WORK REQUEST:
Going down the listing below, print exactly each line from the one with "90 degrees clockwise" up to and including the one with "from left) x0.56", and skip the rest.

[Opening RECORDED INFORMATION section]

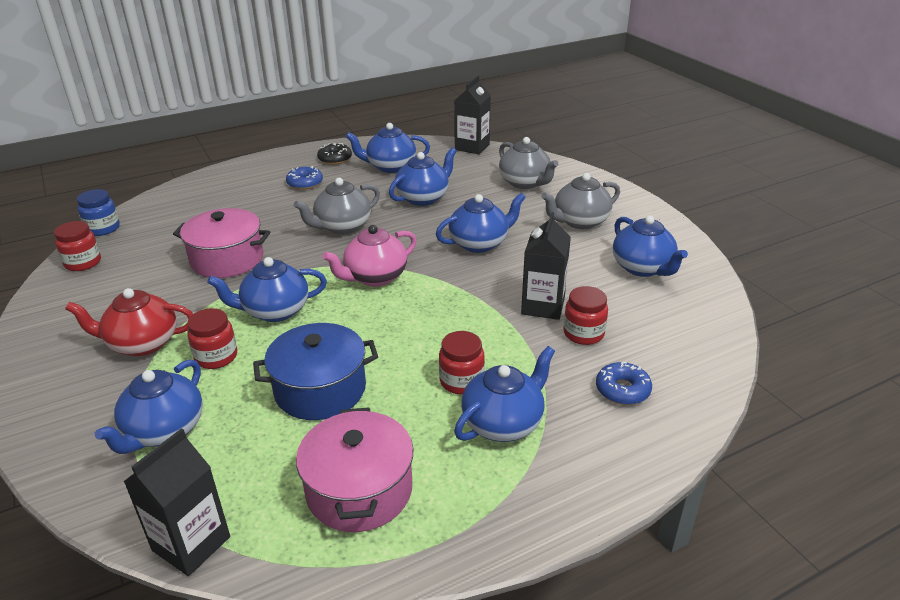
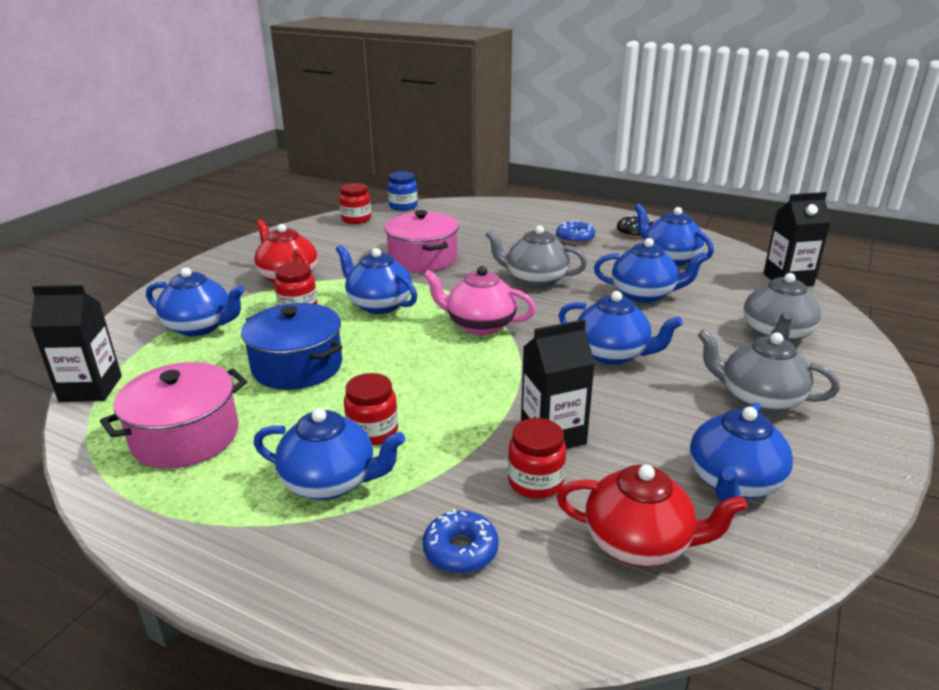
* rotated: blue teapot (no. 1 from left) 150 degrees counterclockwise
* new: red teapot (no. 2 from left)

[Closing RECORDED INFORMATION section]
[Opening RECORDED INFORMATION section]

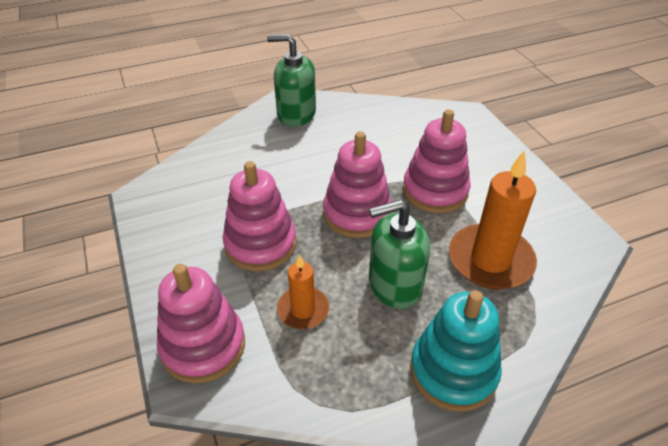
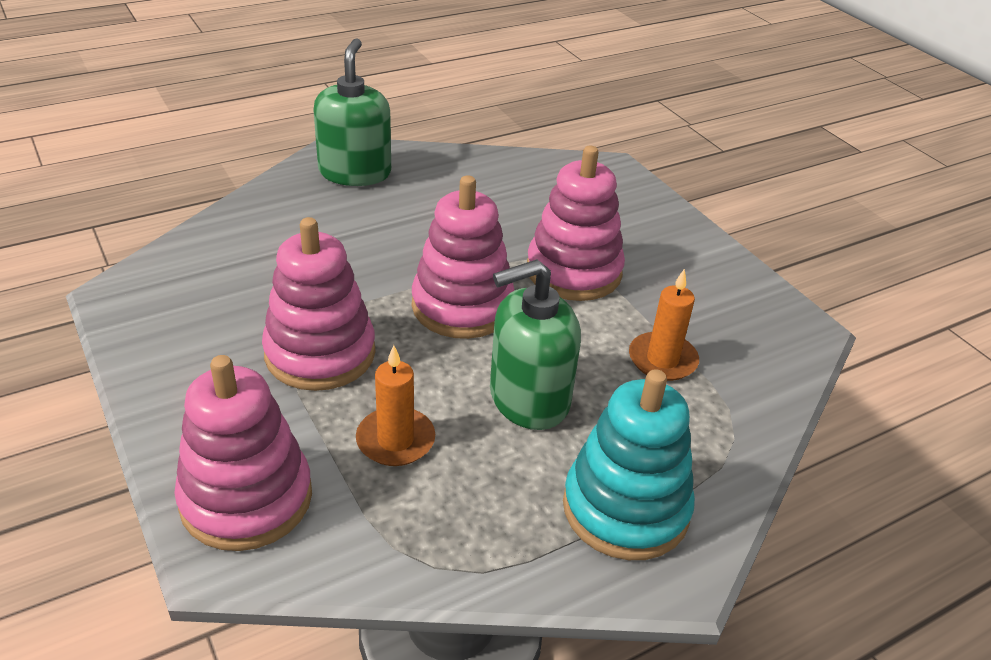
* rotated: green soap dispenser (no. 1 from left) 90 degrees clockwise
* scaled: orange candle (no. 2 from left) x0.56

[Closing RECORDED INFORMATION section]
[Opening RECORDED INFORMATION section]

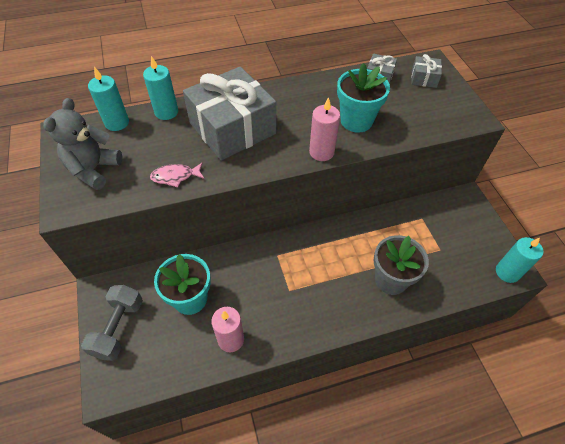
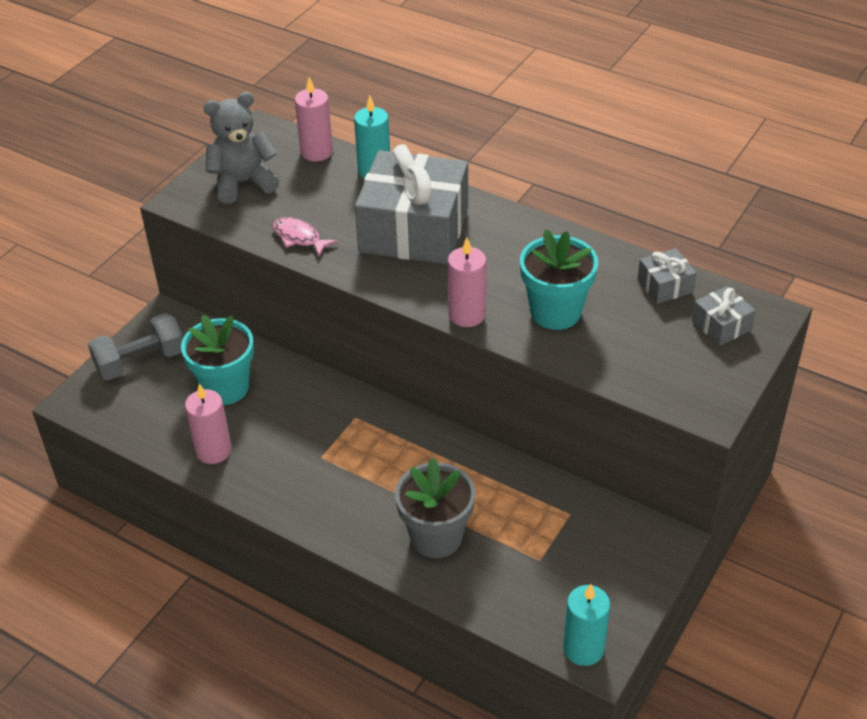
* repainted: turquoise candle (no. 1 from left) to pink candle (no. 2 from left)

[Closing RECORDED INFORMATION section]

TASK RESPONSE:
* rotated: green soap dispenser (no. 1 from left) 90 degrees clockwise
* scaled: orange candle (no. 2 from left) x0.56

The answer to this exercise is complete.